►

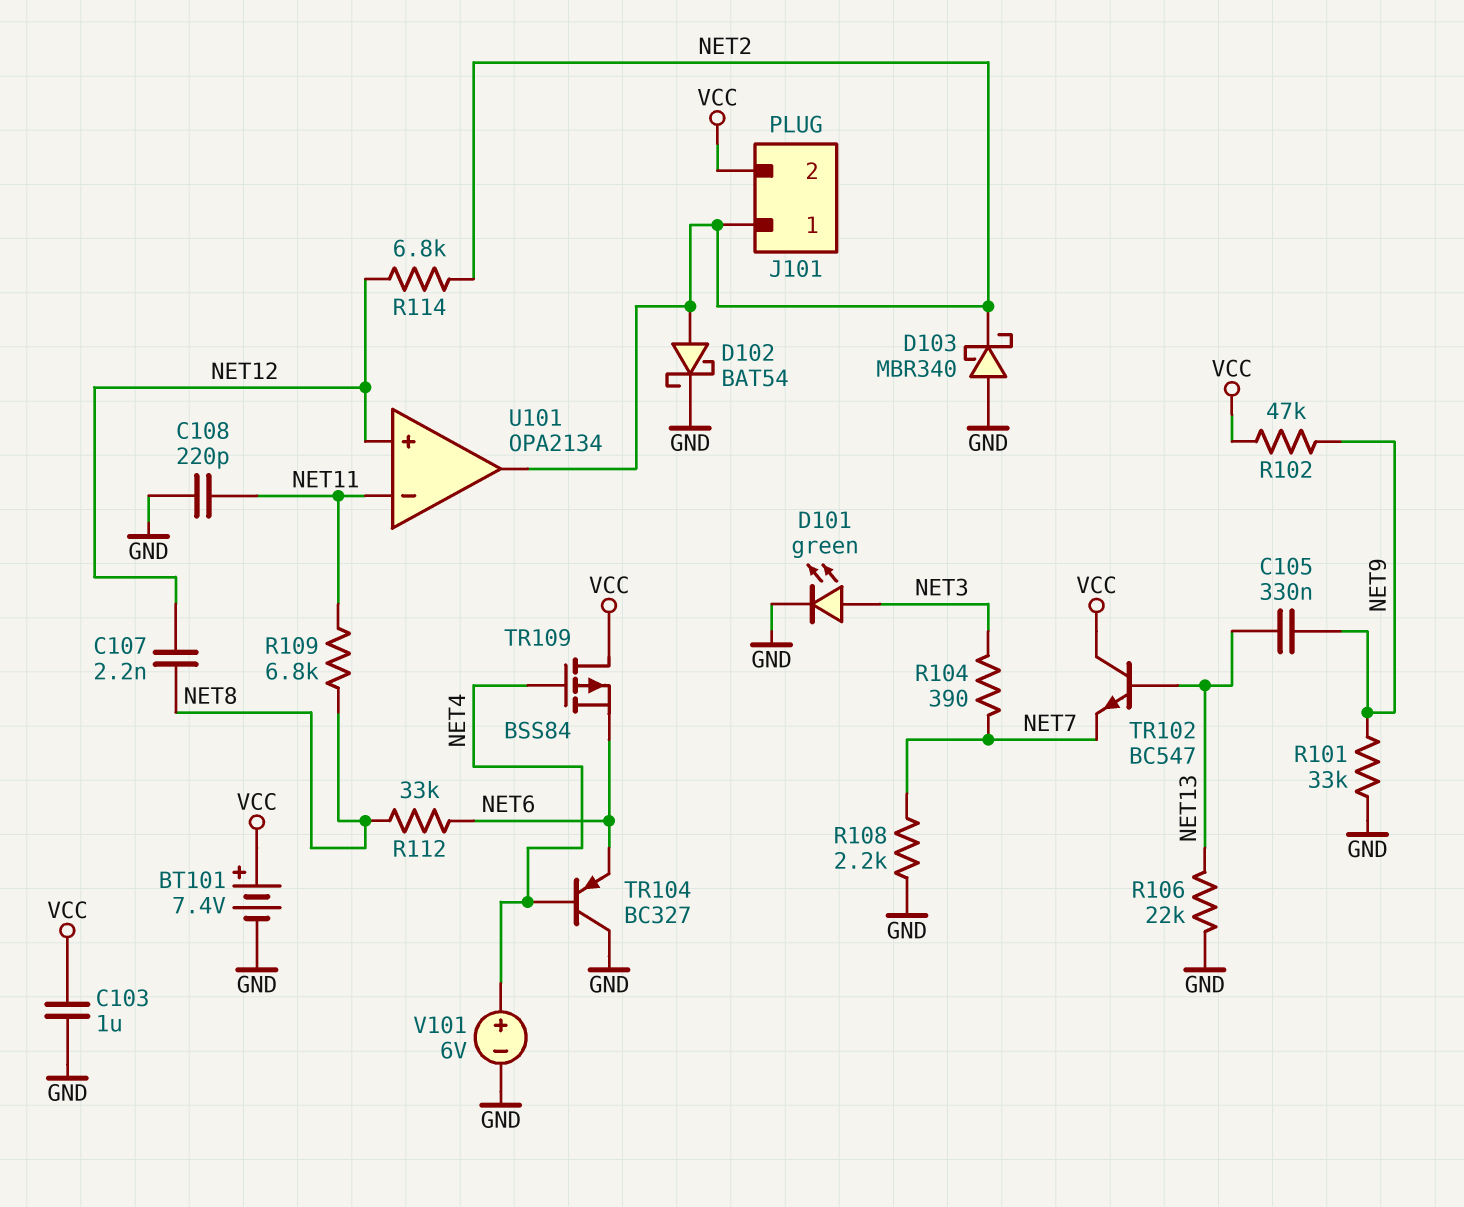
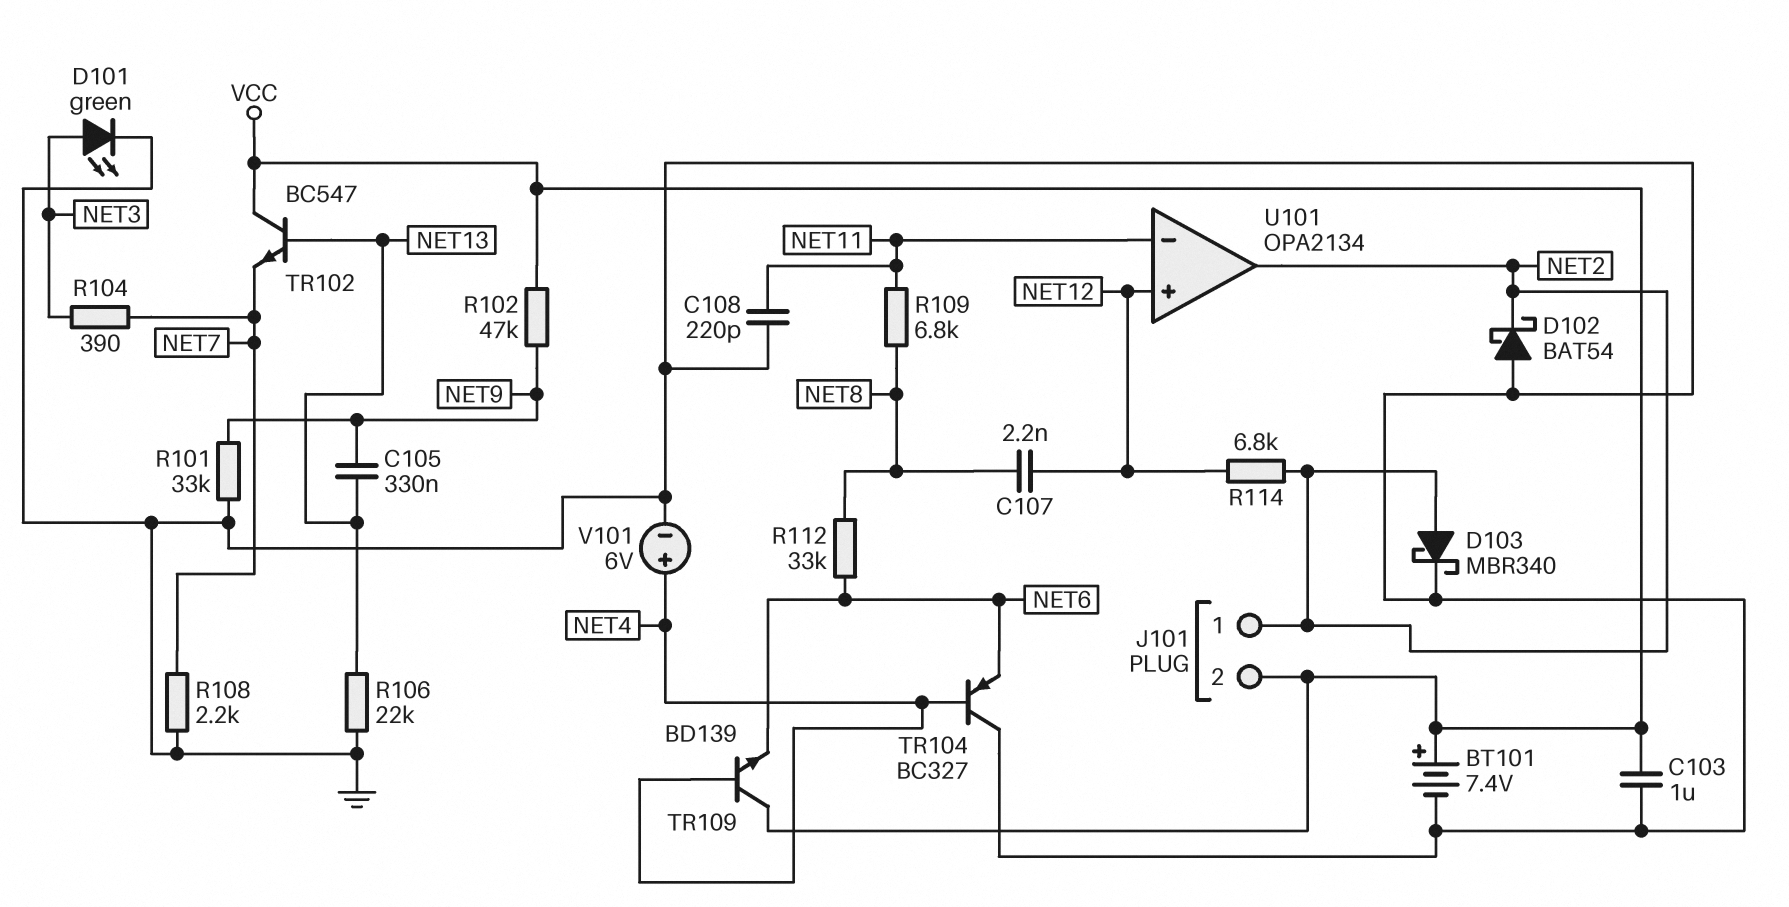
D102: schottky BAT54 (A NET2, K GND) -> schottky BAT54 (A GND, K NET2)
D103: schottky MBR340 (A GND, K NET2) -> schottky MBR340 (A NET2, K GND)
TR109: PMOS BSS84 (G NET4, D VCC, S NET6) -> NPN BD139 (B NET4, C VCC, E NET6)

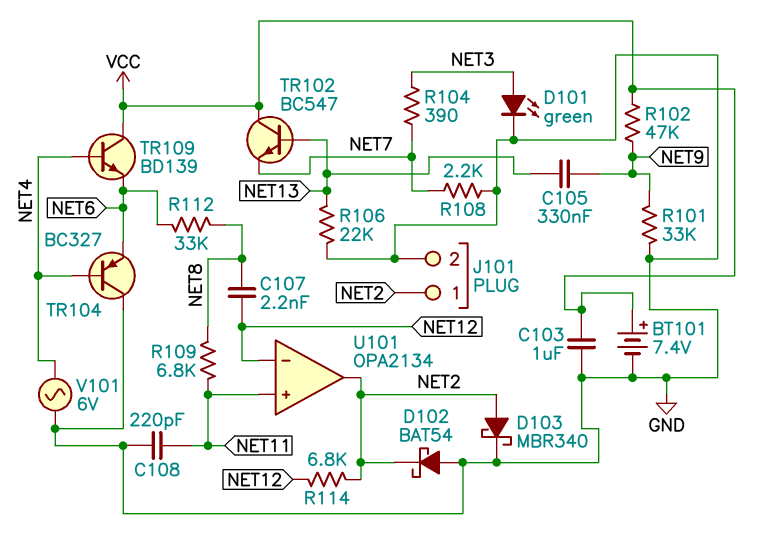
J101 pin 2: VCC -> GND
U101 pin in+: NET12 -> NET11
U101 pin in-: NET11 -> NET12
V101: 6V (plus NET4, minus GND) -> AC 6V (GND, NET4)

◄

Give back every record precisely as it stands, without the images.

D102: schottky BAT54 (A NET2, K GND) -> schottky BAT54 (A GND, K NET2)
D103: schottky MBR340 (A GND, K NET2) -> schottky MBR340 (A NET2, K GND)
TR109: PMOS BSS84 (G NET4, D VCC, S NET6) -> NPN BD139 (B NET4, C VCC, E NET6)

J101 pin 2: VCC -> GND
U101 pin in+: NET12 -> NET11
U101 pin in-: NET11 -> NET12
V101: 6V (plus NET4, minus GND) -> AC 6V (GND, NET4)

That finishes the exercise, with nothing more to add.